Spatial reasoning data
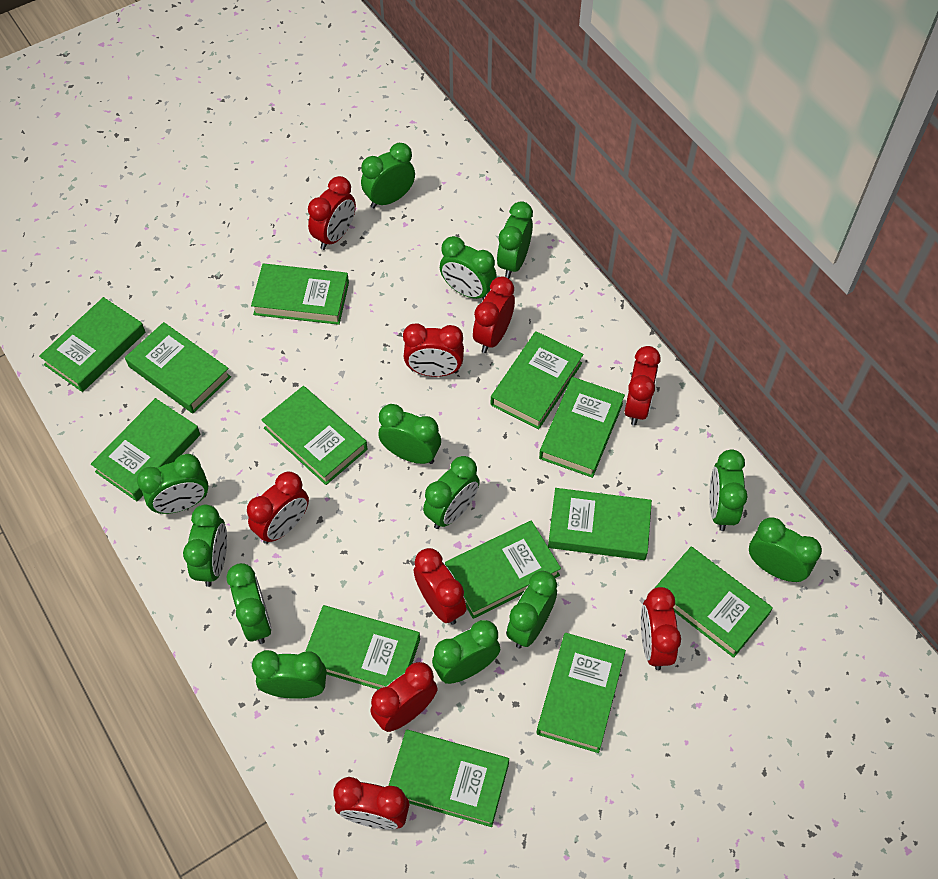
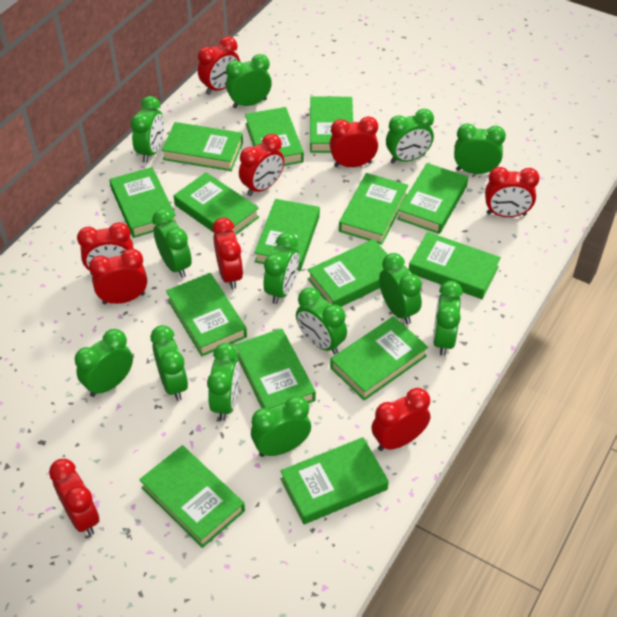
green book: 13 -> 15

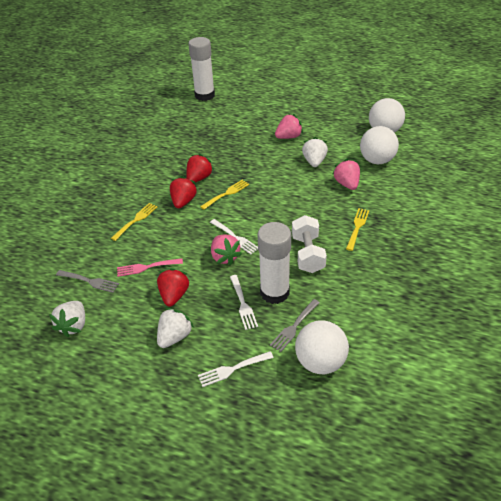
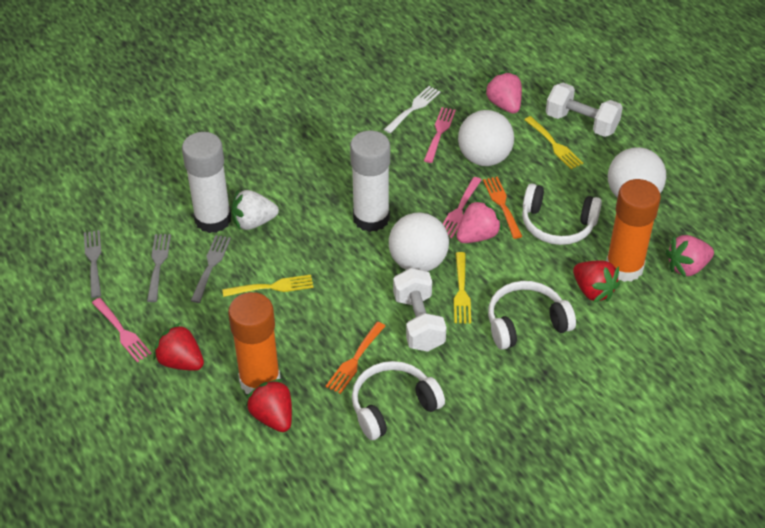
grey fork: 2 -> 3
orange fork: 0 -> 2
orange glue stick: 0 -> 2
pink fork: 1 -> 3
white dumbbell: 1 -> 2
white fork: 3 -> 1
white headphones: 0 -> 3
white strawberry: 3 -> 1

* Problem to work on *
Set down only the lines from the line with "white fork: 3 -> 1" through the last line of the data above, keeping both the first and the last.

* Exercise response *
white fork: 3 -> 1
white headphones: 0 -> 3
white strawberry: 3 -> 1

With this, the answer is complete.